## Problem
Start at the line below containing "orange cube: 6 -> 4" and stop at the line containing "yellow toothbrush: 5 -> 6". Repeat every line of that stretch exactly, and nothing outside it.

## Records provided
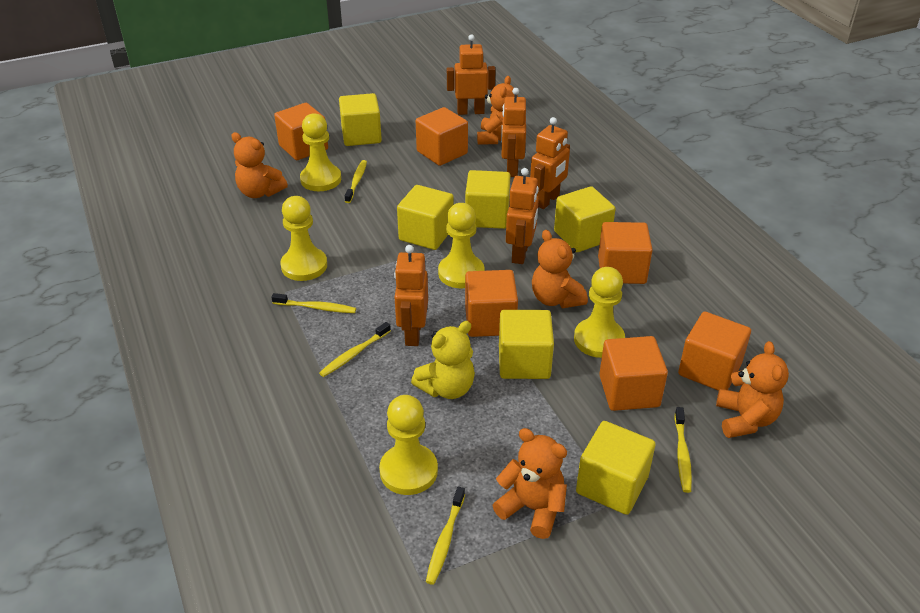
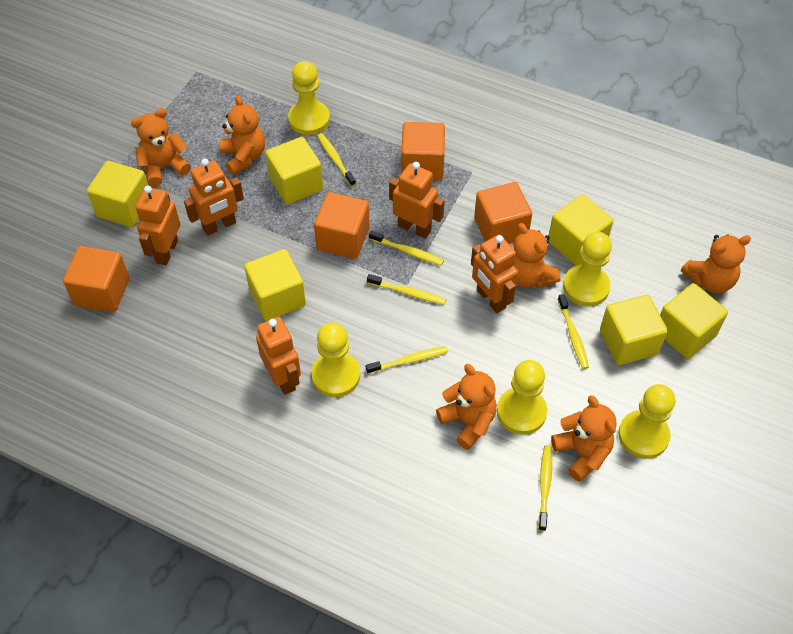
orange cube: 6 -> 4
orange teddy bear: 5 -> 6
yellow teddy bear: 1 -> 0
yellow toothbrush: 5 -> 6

* * *

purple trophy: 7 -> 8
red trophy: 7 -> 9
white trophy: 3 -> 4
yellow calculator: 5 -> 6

## Completed task
orange cube: 6 -> 4
orange teddy bear: 5 -> 6
yellow teddy bear: 1 -> 0
yellow toothbrush: 5 -> 6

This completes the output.